WHAT YOU SHOULD DO:
What is needed here is an exact repetition of the records below, beginning at the line that has "U1: AND CD4081" and stopping after the line that has "R204: 51k (GND, RESET) -> 2.4k (GND, RESET)".

═══ INPUT ═══

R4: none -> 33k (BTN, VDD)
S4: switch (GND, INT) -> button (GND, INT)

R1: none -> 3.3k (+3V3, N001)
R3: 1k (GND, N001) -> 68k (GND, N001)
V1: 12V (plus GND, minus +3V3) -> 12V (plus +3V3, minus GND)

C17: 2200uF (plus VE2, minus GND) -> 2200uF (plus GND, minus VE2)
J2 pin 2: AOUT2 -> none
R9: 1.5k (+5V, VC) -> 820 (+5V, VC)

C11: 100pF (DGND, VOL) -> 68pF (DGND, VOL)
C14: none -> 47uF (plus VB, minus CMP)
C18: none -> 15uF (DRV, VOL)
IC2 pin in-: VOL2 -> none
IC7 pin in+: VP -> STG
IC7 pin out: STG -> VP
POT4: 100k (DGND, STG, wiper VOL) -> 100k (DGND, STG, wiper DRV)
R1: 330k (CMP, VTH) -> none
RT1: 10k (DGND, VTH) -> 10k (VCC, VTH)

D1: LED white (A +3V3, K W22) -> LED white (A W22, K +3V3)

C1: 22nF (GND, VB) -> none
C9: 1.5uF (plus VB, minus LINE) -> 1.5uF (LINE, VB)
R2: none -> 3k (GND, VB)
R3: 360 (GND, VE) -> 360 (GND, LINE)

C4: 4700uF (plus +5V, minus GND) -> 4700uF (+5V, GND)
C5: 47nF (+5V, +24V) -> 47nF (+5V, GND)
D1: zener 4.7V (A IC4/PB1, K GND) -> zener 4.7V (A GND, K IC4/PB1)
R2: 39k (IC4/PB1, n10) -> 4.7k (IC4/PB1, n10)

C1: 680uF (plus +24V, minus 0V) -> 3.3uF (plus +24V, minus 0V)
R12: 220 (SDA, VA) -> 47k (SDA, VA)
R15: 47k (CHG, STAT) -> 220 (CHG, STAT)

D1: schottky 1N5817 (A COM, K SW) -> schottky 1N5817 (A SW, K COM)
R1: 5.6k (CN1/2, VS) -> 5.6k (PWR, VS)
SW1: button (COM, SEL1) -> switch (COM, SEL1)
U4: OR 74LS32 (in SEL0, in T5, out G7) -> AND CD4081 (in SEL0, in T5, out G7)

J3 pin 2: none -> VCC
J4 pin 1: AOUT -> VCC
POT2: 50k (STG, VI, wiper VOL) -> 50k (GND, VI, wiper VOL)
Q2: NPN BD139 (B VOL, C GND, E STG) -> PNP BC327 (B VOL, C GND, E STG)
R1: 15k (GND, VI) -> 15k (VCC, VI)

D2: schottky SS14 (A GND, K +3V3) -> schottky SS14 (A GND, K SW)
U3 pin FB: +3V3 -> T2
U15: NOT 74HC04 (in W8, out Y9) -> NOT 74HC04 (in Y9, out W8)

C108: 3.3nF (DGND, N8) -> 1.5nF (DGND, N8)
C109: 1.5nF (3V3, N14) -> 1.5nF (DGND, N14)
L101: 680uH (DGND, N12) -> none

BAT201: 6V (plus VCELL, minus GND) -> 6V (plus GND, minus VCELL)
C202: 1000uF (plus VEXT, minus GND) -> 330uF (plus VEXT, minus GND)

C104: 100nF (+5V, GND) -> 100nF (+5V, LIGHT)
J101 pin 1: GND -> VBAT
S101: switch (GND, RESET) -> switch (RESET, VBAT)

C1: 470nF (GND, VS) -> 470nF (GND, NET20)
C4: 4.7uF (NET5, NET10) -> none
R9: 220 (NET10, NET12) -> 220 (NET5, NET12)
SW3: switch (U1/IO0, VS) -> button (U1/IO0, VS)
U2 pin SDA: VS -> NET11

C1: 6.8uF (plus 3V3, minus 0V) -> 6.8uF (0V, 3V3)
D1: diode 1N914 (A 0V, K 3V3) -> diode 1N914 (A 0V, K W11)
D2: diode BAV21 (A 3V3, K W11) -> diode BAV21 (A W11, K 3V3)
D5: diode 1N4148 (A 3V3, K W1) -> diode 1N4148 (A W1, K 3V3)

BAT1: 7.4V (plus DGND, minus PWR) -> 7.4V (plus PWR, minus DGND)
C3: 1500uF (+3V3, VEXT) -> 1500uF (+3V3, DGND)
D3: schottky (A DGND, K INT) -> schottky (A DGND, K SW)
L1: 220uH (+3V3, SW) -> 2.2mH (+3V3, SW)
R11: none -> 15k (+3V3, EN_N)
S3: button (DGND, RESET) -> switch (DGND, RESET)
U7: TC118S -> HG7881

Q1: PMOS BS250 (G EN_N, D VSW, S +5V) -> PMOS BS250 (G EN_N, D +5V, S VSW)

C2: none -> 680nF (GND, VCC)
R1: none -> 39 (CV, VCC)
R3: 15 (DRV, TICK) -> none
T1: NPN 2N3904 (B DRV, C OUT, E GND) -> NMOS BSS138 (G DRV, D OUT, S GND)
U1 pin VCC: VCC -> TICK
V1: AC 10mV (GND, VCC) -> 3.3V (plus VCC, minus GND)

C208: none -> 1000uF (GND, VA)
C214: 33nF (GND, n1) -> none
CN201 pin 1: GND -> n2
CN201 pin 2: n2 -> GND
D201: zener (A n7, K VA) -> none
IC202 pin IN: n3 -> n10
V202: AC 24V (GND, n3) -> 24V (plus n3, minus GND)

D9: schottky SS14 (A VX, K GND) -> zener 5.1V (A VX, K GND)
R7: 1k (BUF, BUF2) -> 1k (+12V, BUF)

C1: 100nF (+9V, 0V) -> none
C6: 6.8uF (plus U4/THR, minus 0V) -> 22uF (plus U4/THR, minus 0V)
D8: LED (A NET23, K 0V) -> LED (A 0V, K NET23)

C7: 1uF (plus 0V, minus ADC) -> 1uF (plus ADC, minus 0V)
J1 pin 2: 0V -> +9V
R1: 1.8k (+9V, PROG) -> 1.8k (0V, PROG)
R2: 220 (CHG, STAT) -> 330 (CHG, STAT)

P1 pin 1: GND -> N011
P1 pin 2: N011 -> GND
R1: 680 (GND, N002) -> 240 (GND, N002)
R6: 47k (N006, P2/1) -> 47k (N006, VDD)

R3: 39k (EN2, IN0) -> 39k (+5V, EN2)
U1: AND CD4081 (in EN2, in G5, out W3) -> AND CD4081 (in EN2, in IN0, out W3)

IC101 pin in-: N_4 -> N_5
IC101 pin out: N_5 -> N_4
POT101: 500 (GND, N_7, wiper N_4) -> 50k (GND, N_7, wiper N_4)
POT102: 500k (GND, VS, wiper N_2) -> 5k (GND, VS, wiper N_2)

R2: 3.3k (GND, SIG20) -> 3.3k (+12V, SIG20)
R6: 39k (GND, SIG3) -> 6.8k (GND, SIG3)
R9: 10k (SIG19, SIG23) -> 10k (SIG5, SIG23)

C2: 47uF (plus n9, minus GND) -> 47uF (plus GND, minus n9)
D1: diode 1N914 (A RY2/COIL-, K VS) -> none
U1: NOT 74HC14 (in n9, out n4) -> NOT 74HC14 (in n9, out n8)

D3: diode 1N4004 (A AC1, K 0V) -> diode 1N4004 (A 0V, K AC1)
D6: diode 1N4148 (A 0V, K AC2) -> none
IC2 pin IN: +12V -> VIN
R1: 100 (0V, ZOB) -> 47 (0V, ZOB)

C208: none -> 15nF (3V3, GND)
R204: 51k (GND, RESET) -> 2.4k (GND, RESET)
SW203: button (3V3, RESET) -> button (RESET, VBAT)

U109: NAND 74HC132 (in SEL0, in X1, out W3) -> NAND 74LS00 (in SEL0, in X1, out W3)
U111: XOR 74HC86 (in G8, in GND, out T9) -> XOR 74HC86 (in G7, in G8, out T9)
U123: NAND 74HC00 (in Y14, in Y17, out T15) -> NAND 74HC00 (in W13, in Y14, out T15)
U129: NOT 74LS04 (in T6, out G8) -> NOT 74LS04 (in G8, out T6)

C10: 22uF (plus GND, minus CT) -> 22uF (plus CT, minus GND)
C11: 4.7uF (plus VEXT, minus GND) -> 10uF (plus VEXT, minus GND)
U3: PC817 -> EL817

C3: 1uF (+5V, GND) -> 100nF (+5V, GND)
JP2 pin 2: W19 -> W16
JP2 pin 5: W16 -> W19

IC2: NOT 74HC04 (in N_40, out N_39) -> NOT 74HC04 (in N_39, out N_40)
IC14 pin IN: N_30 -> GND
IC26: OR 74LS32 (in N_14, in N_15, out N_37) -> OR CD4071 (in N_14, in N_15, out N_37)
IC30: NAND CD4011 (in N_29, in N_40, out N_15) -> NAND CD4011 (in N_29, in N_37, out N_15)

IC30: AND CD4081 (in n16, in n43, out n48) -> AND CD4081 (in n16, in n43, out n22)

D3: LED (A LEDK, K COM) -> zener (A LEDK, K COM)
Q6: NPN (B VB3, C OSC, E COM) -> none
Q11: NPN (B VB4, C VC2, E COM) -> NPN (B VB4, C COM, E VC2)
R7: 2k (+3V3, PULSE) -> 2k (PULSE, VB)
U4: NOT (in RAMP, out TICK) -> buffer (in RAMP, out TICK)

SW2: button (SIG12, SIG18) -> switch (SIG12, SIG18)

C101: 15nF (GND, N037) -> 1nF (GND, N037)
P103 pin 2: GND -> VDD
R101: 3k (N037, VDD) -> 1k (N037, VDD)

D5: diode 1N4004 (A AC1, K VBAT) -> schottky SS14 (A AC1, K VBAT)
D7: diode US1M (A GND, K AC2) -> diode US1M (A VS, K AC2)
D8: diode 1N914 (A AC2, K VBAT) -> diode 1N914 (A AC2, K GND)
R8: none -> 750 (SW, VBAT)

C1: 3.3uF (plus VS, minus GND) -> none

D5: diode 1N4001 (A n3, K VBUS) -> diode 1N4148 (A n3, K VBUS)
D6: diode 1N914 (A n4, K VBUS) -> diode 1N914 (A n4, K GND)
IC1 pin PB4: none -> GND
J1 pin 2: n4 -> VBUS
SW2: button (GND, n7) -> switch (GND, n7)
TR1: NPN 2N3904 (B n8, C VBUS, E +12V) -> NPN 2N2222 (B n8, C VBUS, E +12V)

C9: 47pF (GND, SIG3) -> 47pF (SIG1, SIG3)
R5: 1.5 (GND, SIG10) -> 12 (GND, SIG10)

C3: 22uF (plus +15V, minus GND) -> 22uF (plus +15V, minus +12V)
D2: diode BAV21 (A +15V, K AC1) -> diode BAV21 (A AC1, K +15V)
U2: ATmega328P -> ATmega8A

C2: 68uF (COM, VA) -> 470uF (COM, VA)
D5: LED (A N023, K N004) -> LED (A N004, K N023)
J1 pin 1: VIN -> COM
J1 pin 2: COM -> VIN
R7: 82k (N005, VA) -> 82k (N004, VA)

═══

WRITTEN ANSWER:
U1: AND CD4081 (in EN2, in G5, out W3) -> AND CD4081 (in EN2, in IN0, out W3)

IC101 pin in-: N_4 -> N_5
IC101 pin out: N_5 -> N_4
POT101: 500 (GND, N_7, wiper N_4) -> 50k (GND, N_7, wiper N_4)
POT102: 500k (GND, VS, wiper N_2) -> 5k (GND, VS, wiper N_2)

R2: 3.3k (GND, SIG20) -> 3.3k (+12V, SIG20)
R6: 39k (GND, SIG3) -> 6.8k (GND, SIG3)
R9: 10k (SIG19, SIG23) -> 10k (SIG5, SIG23)

C2: 47uF (plus n9, minus GND) -> 47uF (plus GND, minus n9)
D1: diode 1N914 (A RY2/COIL-, K VS) -> none
U1: NOT 74HC14 (in n9, out n4) -> NOT 74HC14 (in n9, out n8)

D3: diode 1N4004 (A AC1, K 0V) -> diode 1N4004 (A 0V, K AC1)
D6: diode 1N4148 (A 0V, K AC2) -> none
IC2 pin IN: +12V -> VIN
R1: 100 (0V, ZOB) -> 47 (0V, ZOB)

C208: none -> 15nF (3V3, GND)
R204: 51k (GND, RESET) -> 2.4k (GND, RESET)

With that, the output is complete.